SOURCE INFORMATION:
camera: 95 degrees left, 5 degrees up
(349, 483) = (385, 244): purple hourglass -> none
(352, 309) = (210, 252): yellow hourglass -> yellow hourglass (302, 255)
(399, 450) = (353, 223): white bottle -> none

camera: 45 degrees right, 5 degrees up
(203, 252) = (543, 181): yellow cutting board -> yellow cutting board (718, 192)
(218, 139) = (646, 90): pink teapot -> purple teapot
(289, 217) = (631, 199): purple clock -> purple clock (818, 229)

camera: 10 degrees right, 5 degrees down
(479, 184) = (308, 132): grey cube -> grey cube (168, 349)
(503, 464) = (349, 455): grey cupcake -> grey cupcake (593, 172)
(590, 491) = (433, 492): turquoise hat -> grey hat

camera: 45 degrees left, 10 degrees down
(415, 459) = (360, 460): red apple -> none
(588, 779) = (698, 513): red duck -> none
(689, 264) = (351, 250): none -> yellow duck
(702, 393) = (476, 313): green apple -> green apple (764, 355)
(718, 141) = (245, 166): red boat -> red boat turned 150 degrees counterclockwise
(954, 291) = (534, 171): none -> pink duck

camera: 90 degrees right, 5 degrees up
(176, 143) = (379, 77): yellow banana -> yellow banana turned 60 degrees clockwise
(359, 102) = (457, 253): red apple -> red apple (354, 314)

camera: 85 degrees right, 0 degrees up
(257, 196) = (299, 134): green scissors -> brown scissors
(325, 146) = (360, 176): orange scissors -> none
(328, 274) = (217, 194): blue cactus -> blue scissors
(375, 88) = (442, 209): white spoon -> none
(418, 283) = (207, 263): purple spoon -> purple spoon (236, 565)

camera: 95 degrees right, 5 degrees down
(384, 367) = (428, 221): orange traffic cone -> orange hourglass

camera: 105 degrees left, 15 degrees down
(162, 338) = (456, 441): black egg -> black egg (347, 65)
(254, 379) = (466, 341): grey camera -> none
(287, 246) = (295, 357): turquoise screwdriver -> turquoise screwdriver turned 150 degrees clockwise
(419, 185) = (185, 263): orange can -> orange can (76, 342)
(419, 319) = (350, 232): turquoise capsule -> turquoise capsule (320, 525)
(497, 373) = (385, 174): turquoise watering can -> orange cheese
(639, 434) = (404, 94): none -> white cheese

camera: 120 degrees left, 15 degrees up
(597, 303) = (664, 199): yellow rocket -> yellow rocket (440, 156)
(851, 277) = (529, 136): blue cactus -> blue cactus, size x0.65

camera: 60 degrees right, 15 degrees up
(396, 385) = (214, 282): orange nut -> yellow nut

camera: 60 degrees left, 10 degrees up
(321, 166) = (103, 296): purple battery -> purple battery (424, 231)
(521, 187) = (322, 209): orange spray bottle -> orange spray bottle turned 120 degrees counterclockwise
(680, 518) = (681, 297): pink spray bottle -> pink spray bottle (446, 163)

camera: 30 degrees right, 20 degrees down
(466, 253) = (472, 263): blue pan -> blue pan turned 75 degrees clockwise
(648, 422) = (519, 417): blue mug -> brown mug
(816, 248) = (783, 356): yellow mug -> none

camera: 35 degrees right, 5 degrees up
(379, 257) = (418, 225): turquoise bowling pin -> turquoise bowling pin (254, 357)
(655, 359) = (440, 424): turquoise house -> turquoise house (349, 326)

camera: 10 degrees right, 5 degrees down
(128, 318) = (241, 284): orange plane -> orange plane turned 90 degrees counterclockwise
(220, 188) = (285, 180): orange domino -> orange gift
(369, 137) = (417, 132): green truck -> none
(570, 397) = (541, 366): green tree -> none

EXERCISE: Among the records, find every line with the word "scissors" and copy it.

TASK RESPONSE:
(257, 196) = (299, 134): green scissors -> brown scissors
(325, 146) = (360, 176): orange scissors -> none
(328, 274) = (217, 194): blue cactus -> blue scissors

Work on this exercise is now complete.